Look below for the line holding "none -> black plate I7:L7 level 1" and the line holding "none -> lime cone L10 level 2". Transcribe exactly those lines and all lines between them, nothing more.

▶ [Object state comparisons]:
- - - -
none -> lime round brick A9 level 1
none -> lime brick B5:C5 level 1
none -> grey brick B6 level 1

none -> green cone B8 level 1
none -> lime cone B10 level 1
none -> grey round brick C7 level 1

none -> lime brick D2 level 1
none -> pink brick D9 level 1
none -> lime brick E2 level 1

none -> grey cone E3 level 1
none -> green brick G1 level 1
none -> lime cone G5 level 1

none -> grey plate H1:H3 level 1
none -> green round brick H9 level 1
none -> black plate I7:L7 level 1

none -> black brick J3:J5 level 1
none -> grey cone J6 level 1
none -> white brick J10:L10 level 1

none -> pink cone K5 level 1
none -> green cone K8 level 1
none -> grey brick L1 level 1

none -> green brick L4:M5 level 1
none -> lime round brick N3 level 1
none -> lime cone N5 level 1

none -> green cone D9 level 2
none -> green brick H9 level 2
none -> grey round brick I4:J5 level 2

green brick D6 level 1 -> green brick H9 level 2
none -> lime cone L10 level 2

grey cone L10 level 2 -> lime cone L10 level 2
- - - -
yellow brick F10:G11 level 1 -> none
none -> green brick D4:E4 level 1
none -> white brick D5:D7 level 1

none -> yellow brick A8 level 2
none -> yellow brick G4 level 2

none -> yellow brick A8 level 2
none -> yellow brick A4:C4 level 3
- - - -
▶ [Answer box]:
none -> black plate I7:L7 level 1

none -> black brick J3:J5 level 1
none -> grey cone J6 level 1
none -> white brick J10:L10 level 1

none -> pink cone K5 level 1
none -> green cone K8 level 1
none -> grey brick L1 level 1

none -> green brick L4:M5 level 1
none -> lime round brick N3 level 1
none -> lime cone N5 level 1

none -> green cone D9 level 2
none -> green brick H9 level 2
none -> grey round brick I4:J5 level 2

green brick D6 level 1 -> green brick H9 level 2
none -> lime cone L10 level 2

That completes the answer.